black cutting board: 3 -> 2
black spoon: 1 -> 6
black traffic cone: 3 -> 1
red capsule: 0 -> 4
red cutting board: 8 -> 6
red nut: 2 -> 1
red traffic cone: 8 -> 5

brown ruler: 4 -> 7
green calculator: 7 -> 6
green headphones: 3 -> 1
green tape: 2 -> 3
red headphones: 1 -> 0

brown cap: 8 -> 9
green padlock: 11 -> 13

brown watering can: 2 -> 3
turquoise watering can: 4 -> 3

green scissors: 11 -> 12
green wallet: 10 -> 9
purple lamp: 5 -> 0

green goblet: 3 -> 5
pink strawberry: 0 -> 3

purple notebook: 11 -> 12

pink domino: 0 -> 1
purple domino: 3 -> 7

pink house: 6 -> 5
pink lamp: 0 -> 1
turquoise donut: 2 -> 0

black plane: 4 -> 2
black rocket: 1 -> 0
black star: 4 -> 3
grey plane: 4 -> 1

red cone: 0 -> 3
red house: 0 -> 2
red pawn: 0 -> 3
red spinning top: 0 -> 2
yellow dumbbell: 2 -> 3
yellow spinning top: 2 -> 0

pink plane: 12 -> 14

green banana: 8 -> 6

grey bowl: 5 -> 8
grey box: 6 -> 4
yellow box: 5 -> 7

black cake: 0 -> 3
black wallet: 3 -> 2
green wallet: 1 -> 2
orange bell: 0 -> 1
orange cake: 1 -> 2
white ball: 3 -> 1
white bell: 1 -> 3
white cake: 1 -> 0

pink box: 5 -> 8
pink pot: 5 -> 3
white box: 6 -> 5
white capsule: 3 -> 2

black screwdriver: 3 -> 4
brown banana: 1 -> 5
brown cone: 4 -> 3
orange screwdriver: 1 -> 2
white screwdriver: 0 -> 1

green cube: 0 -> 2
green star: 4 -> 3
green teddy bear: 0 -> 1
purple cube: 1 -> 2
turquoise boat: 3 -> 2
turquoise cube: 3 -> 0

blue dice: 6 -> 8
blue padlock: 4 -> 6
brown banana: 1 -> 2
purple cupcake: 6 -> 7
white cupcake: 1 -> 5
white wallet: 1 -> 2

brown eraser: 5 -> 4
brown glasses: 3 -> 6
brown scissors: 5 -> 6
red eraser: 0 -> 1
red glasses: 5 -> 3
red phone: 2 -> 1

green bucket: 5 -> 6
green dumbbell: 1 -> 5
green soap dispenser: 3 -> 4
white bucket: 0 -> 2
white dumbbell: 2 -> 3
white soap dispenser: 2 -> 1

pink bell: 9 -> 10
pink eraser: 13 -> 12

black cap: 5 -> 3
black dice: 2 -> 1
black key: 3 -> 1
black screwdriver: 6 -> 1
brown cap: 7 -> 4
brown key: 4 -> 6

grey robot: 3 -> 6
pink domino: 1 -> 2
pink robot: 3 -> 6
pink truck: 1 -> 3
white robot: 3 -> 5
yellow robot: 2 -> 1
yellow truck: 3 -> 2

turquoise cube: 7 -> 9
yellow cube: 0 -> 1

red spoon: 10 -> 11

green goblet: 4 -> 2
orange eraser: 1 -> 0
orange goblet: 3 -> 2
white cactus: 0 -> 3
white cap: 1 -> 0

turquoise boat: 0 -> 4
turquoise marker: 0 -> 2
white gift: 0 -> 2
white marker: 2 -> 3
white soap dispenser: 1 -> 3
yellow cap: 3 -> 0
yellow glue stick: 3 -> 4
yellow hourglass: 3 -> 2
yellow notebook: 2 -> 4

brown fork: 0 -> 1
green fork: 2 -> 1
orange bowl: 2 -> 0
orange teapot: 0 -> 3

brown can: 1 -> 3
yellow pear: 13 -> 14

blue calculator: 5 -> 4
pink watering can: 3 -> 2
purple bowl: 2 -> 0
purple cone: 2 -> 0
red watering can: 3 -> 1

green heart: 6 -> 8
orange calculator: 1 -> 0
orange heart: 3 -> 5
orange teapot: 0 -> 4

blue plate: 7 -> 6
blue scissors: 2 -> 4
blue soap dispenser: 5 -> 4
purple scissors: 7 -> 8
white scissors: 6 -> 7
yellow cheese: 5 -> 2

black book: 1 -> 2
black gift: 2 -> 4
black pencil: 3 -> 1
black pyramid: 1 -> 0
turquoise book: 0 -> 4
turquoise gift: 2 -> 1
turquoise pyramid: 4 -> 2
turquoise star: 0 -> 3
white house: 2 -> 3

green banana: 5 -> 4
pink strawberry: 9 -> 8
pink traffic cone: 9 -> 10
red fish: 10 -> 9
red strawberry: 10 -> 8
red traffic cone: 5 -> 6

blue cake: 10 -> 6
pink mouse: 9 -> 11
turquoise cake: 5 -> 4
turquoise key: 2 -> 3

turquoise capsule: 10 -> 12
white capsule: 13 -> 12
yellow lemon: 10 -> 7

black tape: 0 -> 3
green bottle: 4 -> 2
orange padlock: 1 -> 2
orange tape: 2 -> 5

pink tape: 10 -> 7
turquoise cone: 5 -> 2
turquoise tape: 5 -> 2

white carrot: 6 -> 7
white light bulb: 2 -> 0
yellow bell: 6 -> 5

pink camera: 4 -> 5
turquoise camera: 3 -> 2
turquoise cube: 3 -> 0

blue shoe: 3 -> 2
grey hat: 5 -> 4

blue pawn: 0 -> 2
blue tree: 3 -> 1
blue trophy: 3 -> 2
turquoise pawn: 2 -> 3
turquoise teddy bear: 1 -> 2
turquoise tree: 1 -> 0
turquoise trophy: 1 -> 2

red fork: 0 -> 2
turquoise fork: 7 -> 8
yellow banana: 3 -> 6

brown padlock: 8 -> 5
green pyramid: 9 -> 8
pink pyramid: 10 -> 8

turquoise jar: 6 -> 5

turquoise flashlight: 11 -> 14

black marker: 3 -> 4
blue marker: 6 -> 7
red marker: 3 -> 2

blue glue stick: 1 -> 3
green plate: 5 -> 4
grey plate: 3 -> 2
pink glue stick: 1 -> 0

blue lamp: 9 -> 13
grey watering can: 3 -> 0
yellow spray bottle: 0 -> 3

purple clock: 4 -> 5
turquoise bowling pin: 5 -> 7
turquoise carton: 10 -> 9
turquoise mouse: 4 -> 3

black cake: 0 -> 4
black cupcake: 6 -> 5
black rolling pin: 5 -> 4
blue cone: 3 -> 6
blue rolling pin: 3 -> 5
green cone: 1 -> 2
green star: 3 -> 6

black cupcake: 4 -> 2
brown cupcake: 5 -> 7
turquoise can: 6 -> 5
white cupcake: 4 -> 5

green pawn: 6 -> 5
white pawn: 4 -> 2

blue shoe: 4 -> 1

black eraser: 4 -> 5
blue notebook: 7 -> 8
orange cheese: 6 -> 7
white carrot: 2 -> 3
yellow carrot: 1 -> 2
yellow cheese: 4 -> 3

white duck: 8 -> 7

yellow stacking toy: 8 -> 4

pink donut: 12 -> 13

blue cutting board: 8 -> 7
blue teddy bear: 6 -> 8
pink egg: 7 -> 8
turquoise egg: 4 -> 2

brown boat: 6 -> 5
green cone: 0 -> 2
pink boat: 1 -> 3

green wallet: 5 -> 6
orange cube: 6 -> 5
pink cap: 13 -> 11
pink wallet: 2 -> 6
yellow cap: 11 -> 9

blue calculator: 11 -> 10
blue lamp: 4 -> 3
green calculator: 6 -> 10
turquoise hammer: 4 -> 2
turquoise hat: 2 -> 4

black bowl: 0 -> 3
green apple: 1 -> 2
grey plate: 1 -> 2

### DESCRIPTION OF THE TASK
Set down, exactly as they stand above, the lines starting with the line with "orange teapot: 0 -> 4" and going on through the line with "brown padlock: 8 -> 5", and no others.

### WRITTEN RESPONSE
orange teapot: 0 -> 4

blue plate: 7 -> 6
blue scissors: 2 -> 4
blue soap dispenser: 5 -> 4
purple scissors: 7 -> 8
white scissors: 6 -> 7
yellow cheese: 5 -> 2

black book: 1 -> 2
black gift: 2 -> 4
black pencil: 3 -> 1
black pyramid: 1 -> 0
turquoise book: 0 -> 4
turquoise gift: 2 -> 1
turquoise pyramid: 4 -> 2
turquoise star: 0 -> 3
white house: 2 -> 3

green banana: 5 -> 4
pink strawberry: 9 -> 8
pink traffic cone: 9 -> 10
red fish: 10 -> 9
red strawberry: 10 -> 8
red traffic cone: 5 -> 6

blue cake: 10 -> 6
pink mouse: 9 -> 11
turquoise cake: 5 -> 4
turquoise key: 2 -> 3

turquoise capsule: 10 -> 12
white capsule: 13 -> 12
yellow lemon: 10 -> 7

black tape: 0 -> 3
green bottle: 4 -> 2
orange padlock: 1 -> 2
orange tape: 2 -> 5

pink tape: 10 -> 7
turquoise cone: 5 -> 2
turquoise tape: 5 -> 2

white carrot: 6 -> 7
white light bulb: 2 -> 0
yellow bell: 6 -> 5

pink camera: 4 -> 5
turquoise camera: 3 -> 2
turquoise cube: 3 -> 0

blue shoe: 3 -> 2
grey hat: 5 -> 4

blue pawn: 0 -> 2
blue tree: 3 -> 1
blue trophy: 3 -> 2
turquoise pawn: 2 -> 3
turquoise teddy bear: 1 -> 2
turquoise tree: 1 -> 0
turquoise trophy: 1 -> 2

red fork: 0 -> 2
turquoise fork: 7 -> 8
yellow banana: 3 -> 6

brown padlock: 8 -> 5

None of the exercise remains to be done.